> _Task details_:
After locating the line that contains "blue notebook: 6 -> 7", restate it and each later line word for word through the end of the records.

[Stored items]
*-*-*

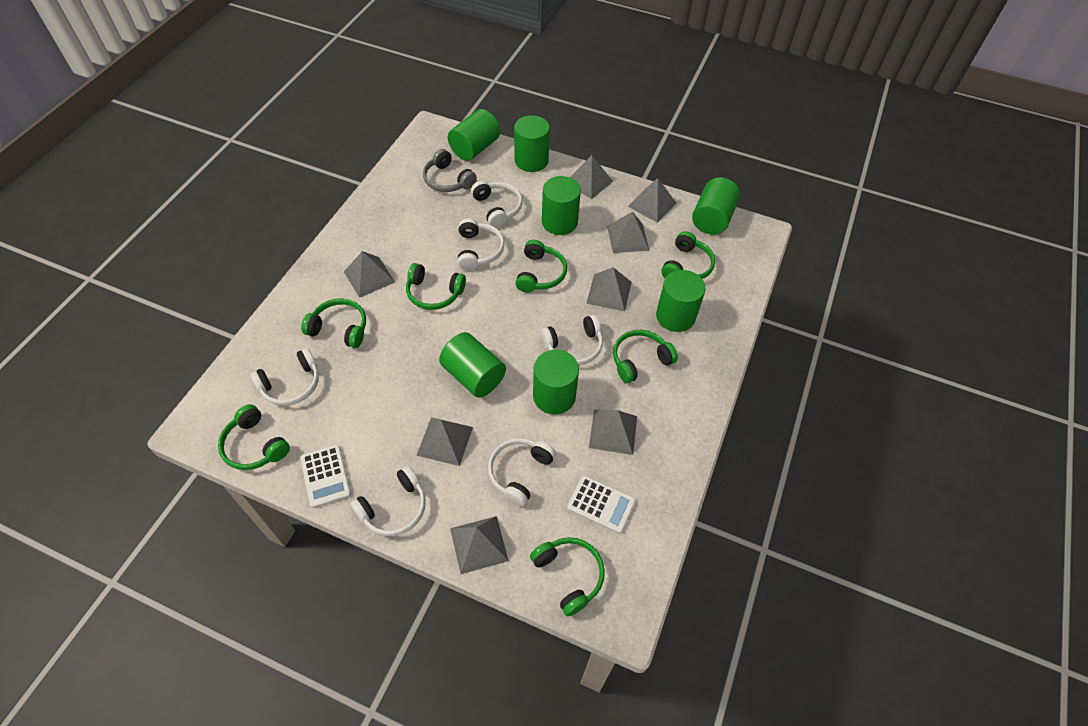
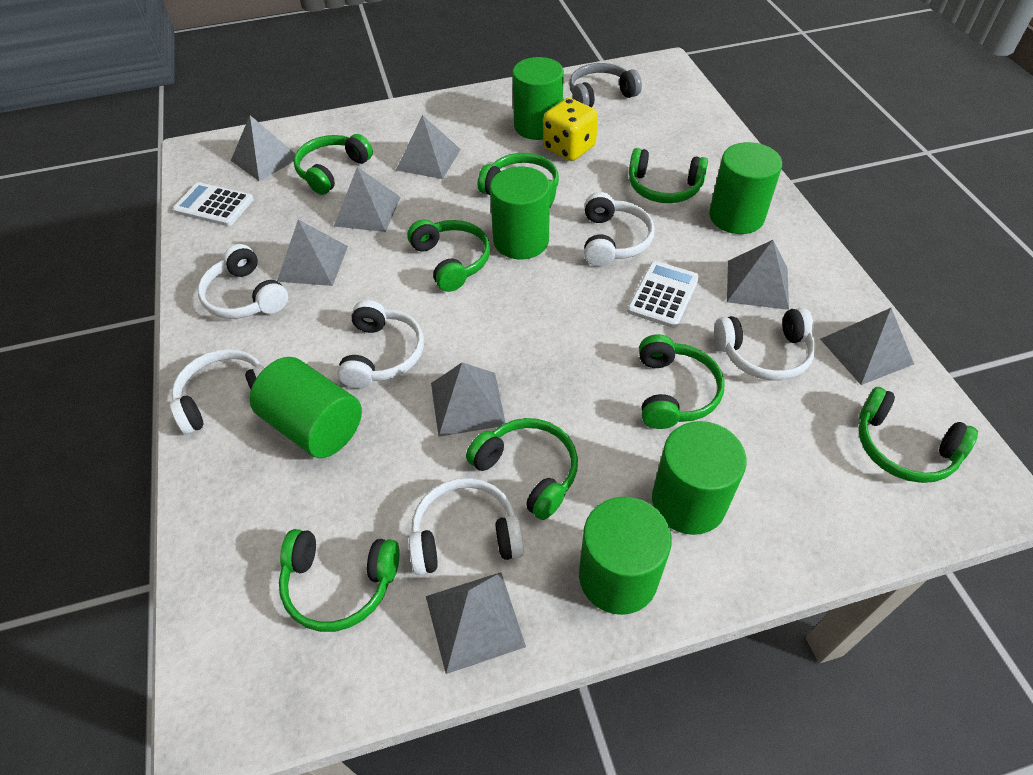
green cylinder: 7 -> 6
green headphones: 7 -> 8
yellow dice: 0 -> 1

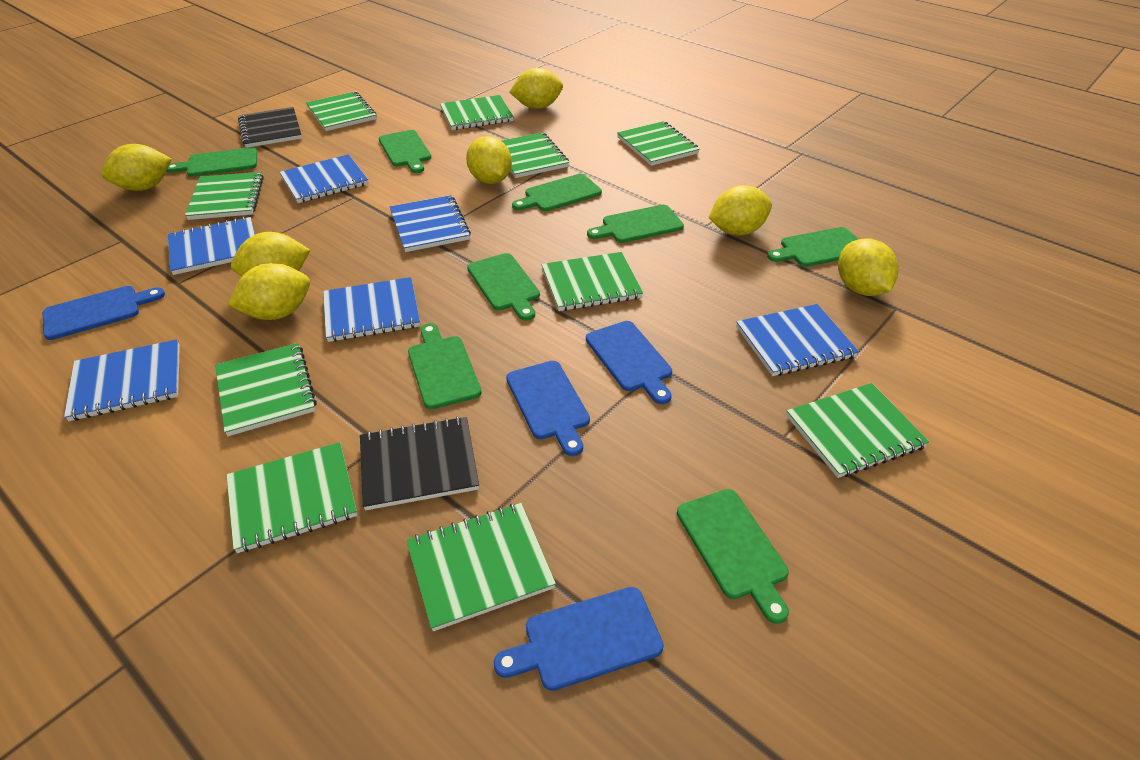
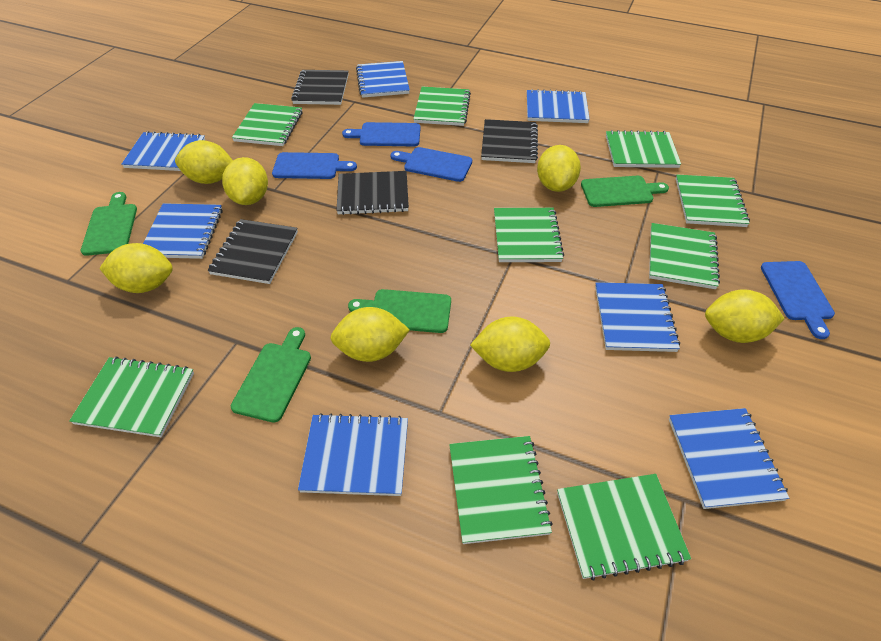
black notebook: 2 -> 4
blue notebook: 6 -> 7
green cutting board: 8 -> 4
green notebook: 10 -> 9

*-*-*

> _Answer_:
blue notebook: 6 -> 7
green cutting board: 8 -> 4
green notebook: 10 -> 9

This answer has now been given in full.